Stored data

************

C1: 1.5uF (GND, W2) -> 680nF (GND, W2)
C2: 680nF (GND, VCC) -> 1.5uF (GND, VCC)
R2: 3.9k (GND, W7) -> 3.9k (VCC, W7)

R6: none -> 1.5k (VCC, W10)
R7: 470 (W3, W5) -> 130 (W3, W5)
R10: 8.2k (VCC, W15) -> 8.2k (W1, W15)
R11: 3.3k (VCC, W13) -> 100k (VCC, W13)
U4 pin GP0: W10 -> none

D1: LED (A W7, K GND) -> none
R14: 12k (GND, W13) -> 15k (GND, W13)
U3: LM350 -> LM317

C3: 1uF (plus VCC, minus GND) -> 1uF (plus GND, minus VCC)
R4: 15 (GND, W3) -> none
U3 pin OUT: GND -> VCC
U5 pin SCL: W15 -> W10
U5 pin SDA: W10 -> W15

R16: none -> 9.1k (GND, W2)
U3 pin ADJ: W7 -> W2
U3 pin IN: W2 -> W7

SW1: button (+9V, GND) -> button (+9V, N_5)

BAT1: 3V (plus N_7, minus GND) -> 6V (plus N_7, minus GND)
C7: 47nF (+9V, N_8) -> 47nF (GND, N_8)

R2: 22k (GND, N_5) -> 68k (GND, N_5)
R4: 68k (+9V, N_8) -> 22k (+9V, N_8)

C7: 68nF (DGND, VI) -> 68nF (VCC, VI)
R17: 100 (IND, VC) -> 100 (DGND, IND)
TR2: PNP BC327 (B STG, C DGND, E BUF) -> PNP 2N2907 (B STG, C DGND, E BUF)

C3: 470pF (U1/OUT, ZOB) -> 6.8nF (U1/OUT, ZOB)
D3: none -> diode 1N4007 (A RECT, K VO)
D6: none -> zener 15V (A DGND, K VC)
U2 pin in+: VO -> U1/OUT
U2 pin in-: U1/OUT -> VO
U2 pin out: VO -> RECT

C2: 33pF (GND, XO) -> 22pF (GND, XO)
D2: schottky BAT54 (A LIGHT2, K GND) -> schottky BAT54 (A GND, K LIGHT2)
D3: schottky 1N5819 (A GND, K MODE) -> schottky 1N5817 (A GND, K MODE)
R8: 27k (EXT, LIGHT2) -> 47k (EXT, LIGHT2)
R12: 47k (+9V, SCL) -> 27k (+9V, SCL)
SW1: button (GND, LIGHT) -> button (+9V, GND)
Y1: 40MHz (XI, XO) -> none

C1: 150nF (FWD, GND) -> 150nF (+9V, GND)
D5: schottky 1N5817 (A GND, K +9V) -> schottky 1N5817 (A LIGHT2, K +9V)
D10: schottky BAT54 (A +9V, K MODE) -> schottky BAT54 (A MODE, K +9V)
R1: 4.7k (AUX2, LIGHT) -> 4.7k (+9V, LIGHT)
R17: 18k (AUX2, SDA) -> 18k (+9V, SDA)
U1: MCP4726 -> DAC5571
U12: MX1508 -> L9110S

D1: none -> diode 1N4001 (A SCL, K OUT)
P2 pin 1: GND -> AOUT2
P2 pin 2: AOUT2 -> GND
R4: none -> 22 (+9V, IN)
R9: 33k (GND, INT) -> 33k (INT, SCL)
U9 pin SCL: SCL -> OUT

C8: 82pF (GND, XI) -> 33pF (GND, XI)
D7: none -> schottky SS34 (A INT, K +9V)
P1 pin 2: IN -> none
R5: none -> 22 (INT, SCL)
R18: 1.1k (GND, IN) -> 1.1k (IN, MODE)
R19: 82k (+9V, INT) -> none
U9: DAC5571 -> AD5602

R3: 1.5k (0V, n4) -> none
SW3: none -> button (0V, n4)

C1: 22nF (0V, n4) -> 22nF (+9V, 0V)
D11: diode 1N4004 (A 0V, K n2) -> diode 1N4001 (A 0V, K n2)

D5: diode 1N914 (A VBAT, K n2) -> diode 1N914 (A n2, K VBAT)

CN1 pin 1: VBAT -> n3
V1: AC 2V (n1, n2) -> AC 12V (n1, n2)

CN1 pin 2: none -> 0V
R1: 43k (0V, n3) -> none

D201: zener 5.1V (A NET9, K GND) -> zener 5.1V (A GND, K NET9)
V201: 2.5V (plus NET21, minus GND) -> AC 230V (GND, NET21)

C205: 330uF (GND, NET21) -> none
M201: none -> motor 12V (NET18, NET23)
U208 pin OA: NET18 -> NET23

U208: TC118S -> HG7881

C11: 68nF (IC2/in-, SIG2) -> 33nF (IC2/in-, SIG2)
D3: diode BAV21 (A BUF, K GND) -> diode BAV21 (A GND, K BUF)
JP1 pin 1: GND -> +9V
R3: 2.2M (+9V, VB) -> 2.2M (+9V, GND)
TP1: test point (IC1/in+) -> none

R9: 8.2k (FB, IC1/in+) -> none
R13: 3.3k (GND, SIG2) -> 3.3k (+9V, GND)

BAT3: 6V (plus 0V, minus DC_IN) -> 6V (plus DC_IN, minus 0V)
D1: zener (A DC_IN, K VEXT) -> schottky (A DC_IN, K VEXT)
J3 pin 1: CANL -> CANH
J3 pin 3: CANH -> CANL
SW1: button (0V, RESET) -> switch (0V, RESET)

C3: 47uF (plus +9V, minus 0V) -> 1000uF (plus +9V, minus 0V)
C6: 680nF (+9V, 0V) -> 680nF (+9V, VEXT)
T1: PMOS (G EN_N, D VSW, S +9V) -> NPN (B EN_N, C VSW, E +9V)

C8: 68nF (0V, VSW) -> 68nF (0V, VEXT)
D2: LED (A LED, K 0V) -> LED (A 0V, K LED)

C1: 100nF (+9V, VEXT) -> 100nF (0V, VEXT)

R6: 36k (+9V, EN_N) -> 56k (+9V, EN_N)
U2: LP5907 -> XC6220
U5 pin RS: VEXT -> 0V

************

WORK TASK: Print the lines above from the one with "U9: DAC5571 -> AD5602" through the one with "CN1 pin 1: VBAT -> n3", both included, exactly as written and nothing more.

WRITTEN RESPONSE:
U9: DAC5571 -> AD5602

R3: 1.5k (0V, n4) -> none
SW3: none -> button (0V, n4)

C1: 22nF (0V, n4) -> 22nF (+9V, 0V)
D11: diode 1N4004 (A 0V, K n2) -> diode 1N4001 (A 0V, K n2)

D5: diode 1N914 (A VBAT, K n2) -> diode 1N914 (A n2, K VBAT)

CN1 pin 1: VBAT -> n3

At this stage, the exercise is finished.